[[ DATASET EXTRACT, beginning ]]

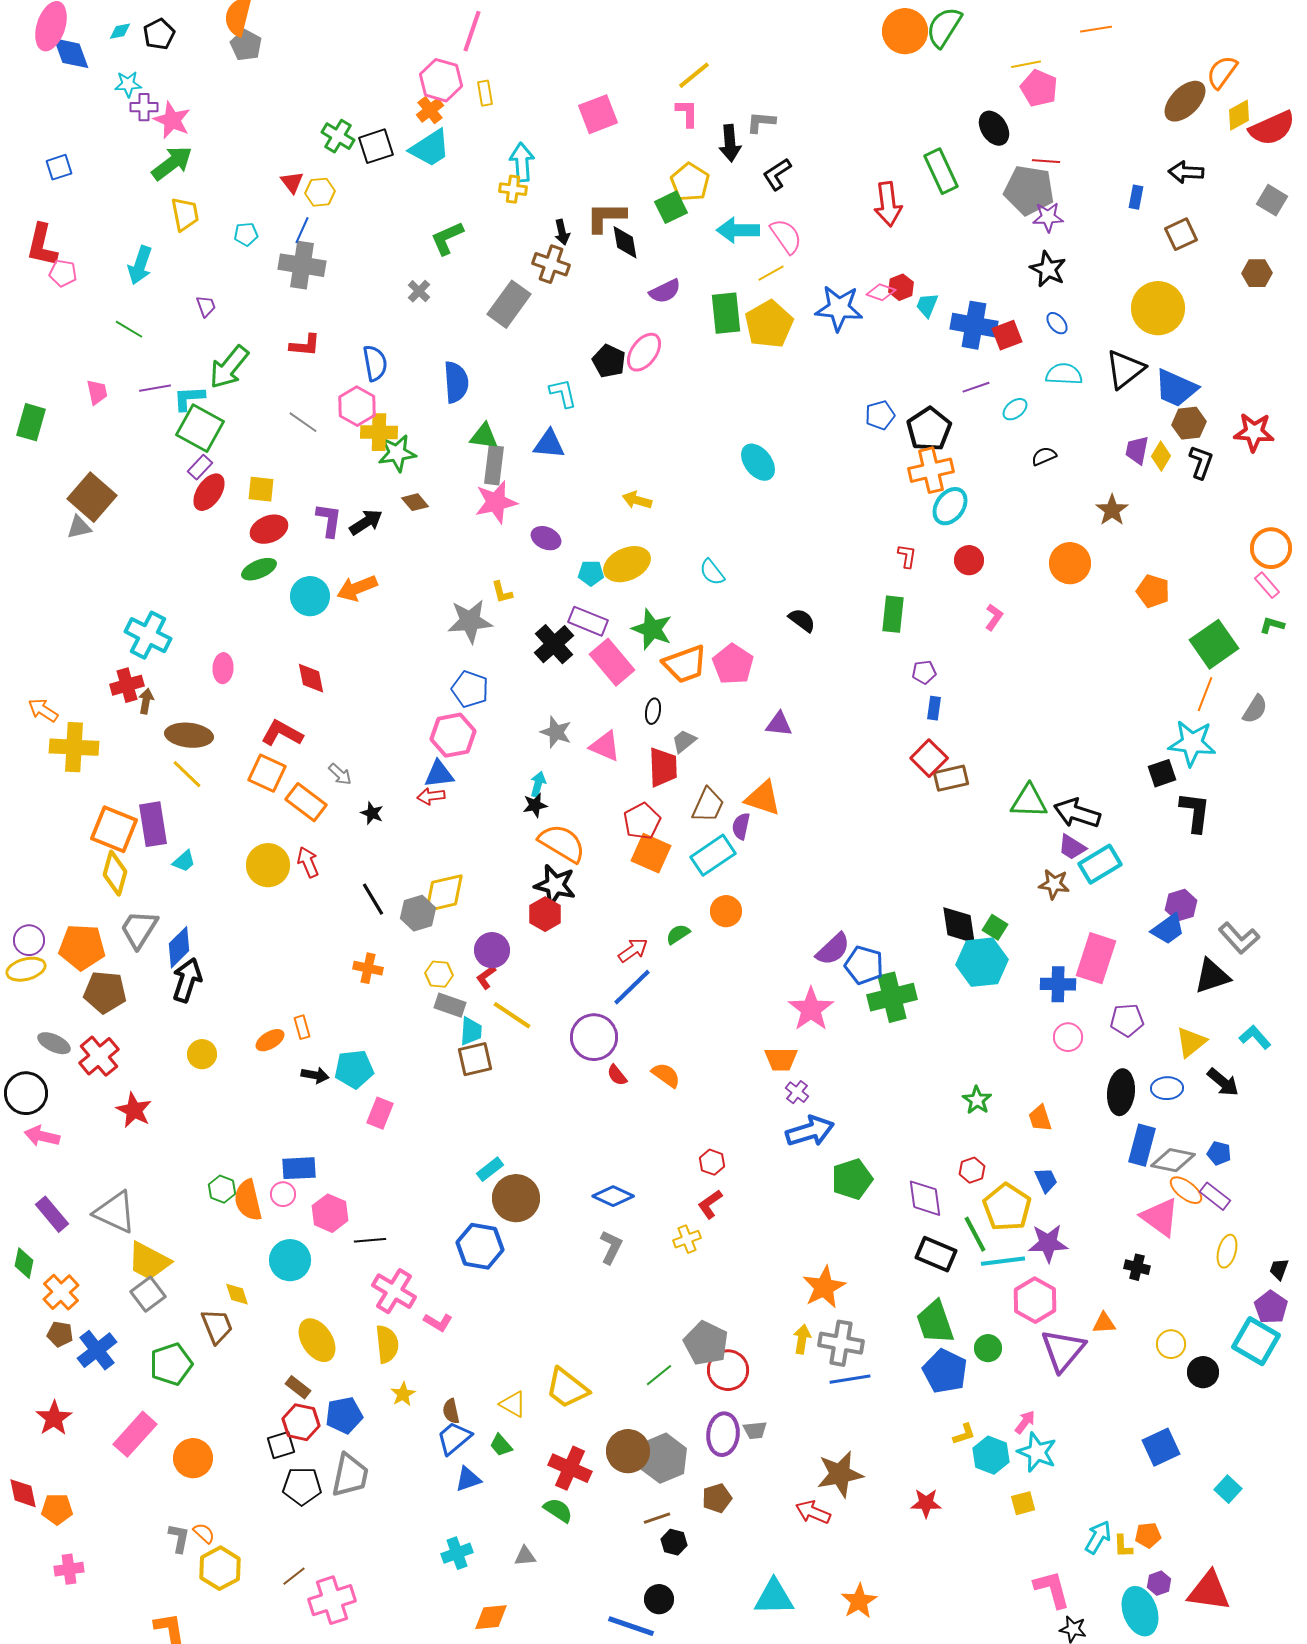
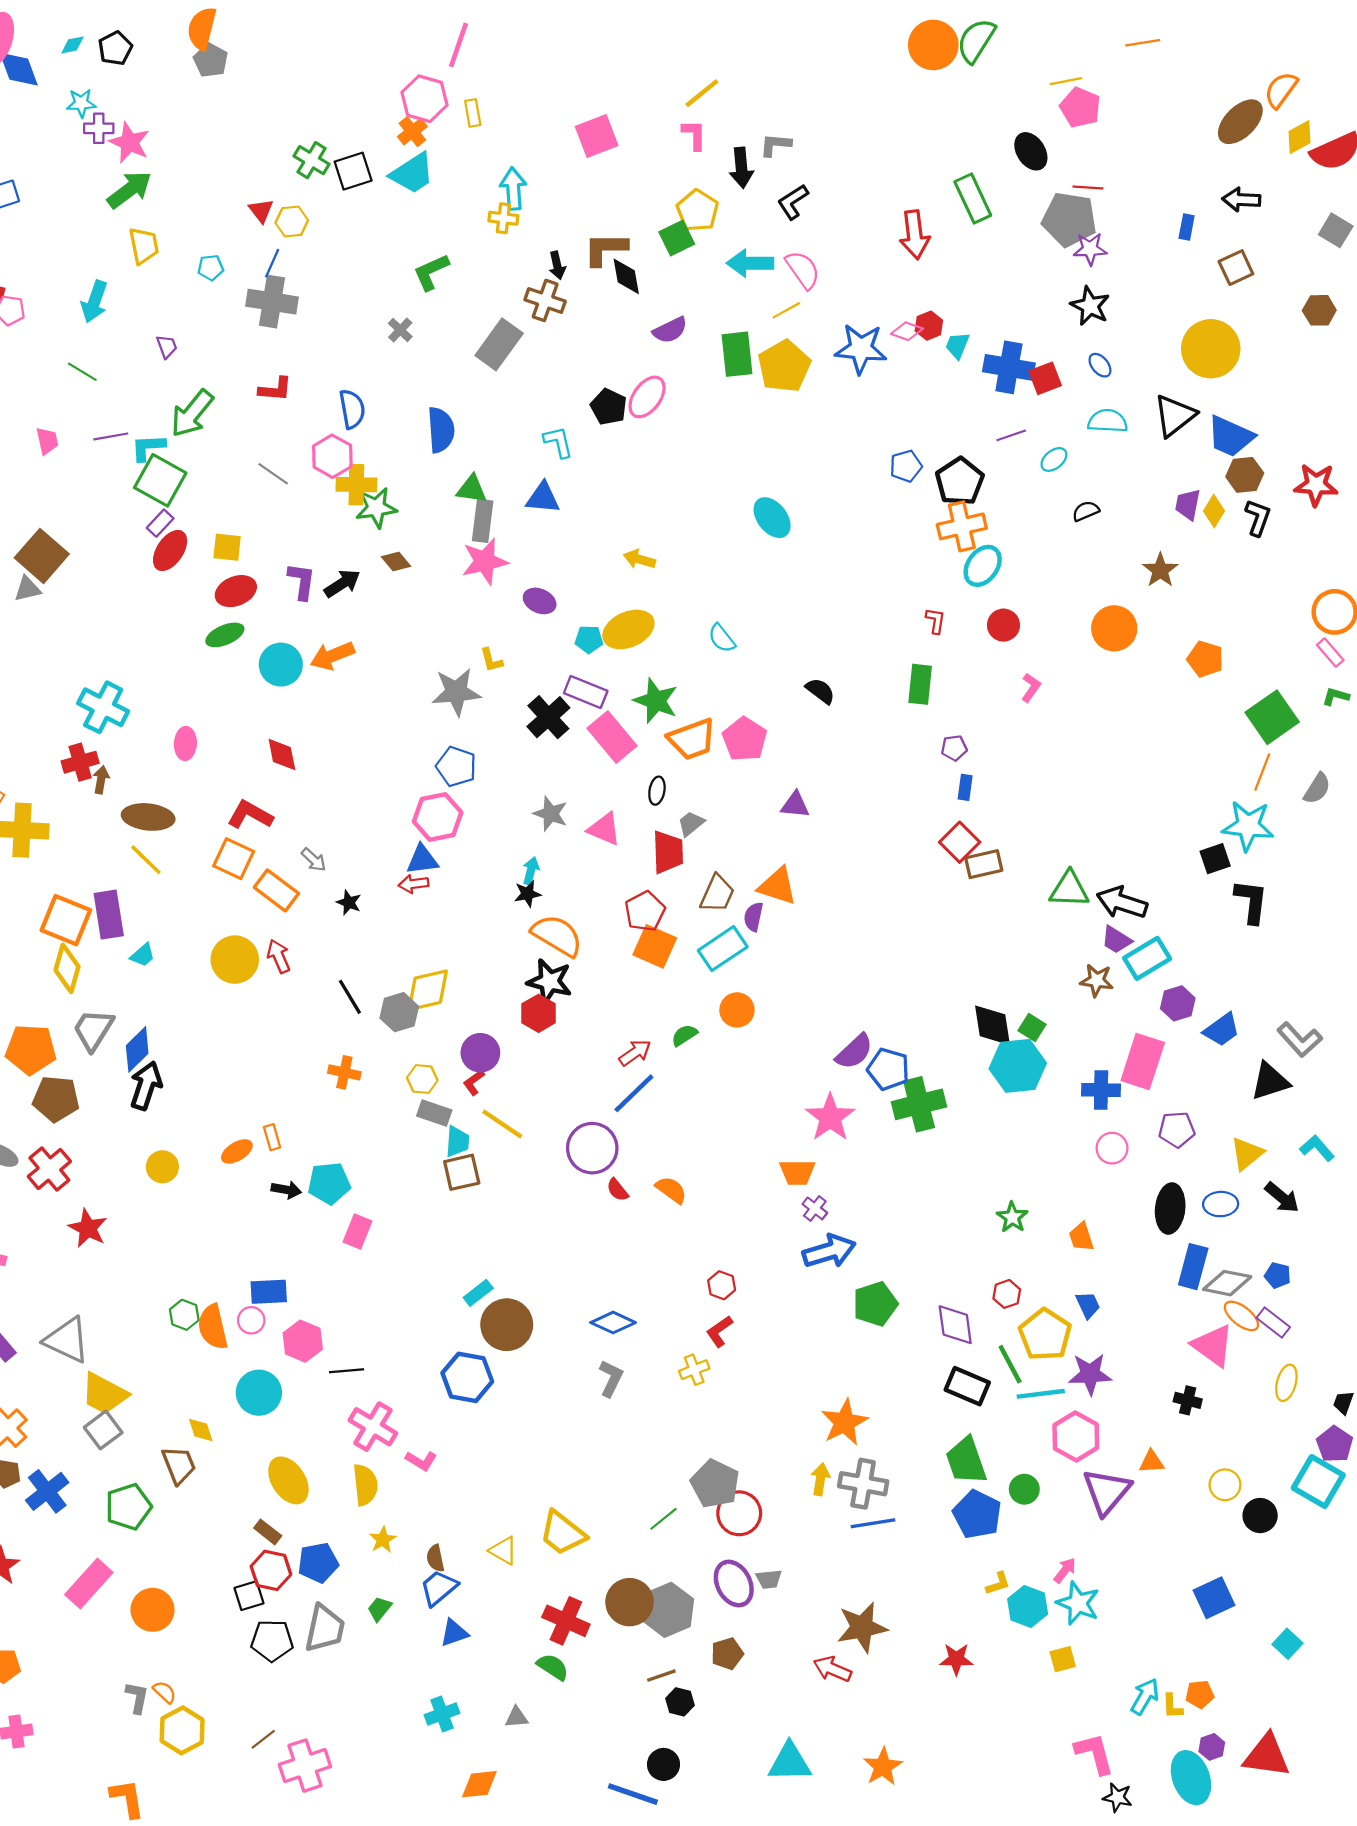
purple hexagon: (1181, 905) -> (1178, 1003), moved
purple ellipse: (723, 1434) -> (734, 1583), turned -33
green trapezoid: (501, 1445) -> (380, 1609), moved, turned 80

[[ DATASET EXTRACT, end ]]
[[ DATASET EXTRACT, beginning ]]

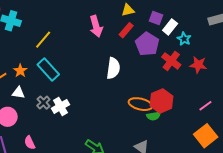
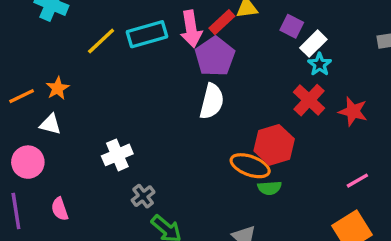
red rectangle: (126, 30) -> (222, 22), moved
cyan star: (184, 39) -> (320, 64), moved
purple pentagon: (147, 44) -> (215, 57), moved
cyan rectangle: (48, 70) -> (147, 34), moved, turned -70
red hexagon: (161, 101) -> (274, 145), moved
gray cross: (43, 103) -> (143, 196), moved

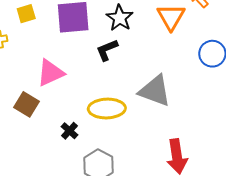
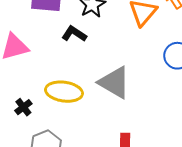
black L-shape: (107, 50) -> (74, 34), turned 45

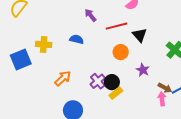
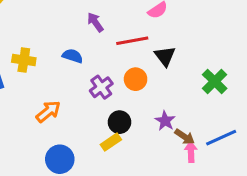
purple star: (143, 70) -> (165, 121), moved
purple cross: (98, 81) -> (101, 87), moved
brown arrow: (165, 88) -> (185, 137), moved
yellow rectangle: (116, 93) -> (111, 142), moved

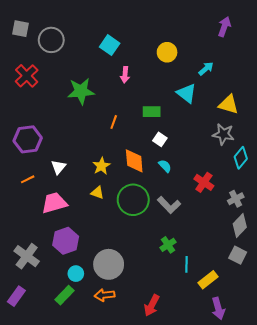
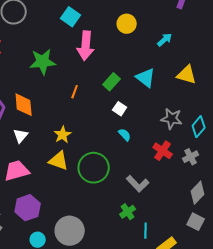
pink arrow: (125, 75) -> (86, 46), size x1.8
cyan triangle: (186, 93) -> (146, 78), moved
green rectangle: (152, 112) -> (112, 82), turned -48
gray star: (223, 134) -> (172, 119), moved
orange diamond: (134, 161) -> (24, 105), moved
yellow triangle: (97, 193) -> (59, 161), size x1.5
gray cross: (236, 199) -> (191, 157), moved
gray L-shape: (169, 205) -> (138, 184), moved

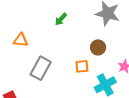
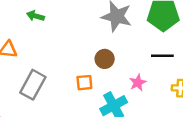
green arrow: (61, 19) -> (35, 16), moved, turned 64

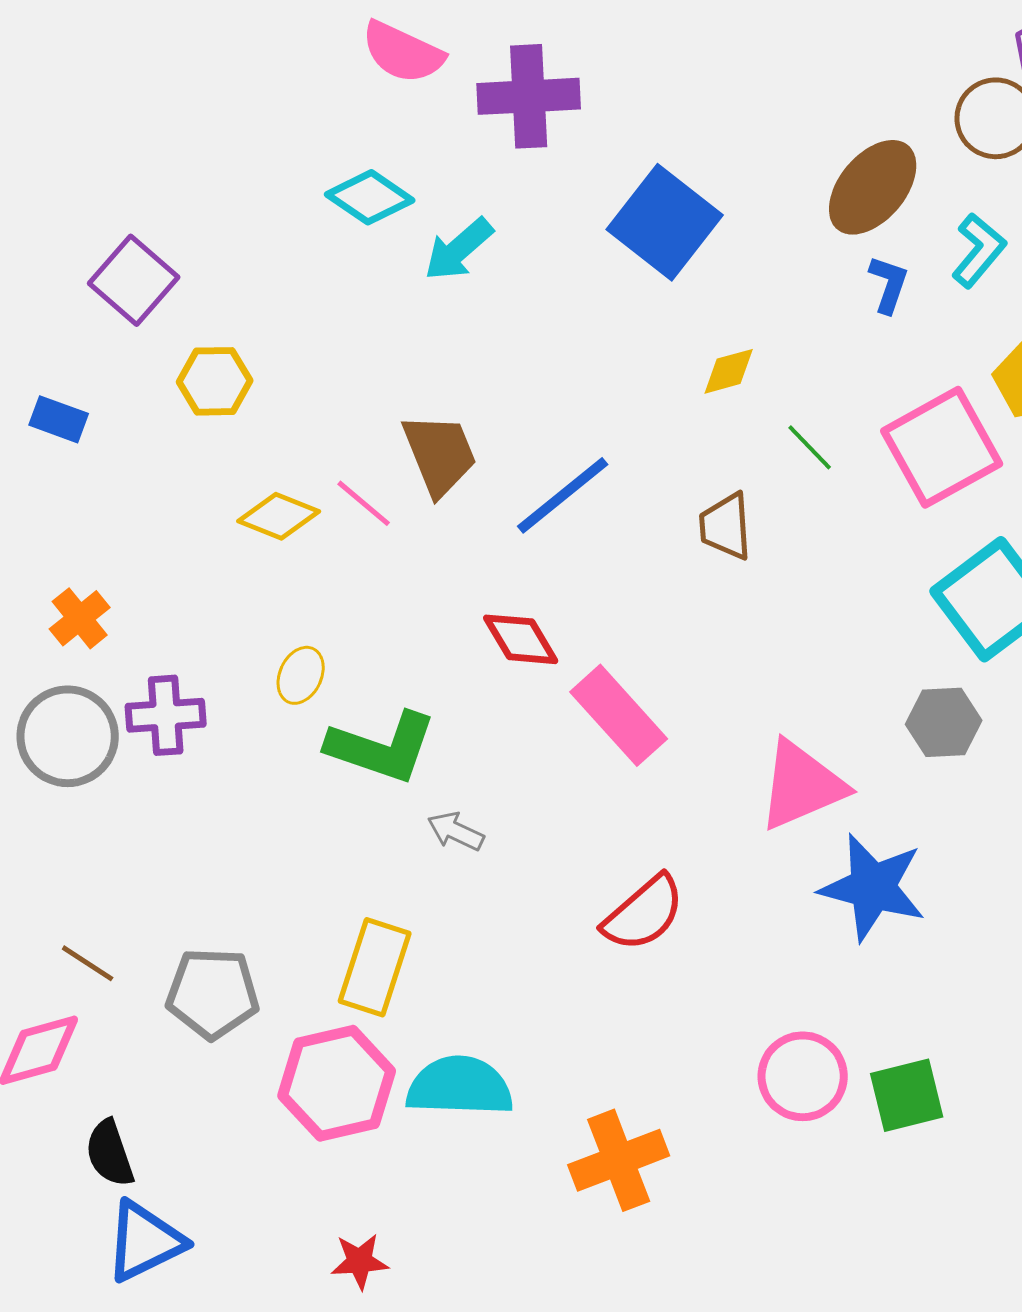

[[ DATASET EXTRACT, end ]]

ACTION ITEM →
A clean copy is needed of the lines in the listing above from the one with "orange diamond: (134, 161)" through the one with "green arrow: (61, 19)", exact in every word and free of pictures.

TASK RESULT →
orange diamond: (134, 161) -> (24, 105), moved
yellow triangle: (97, 193) -> (59, 161), size x1.5
gray cross: (236, 199) -> (191, 157), moved
gray L-shape: (169, 205) -> (138, 184), moved

green arrow: (61, 19) -> (35, 16), moved, turned 64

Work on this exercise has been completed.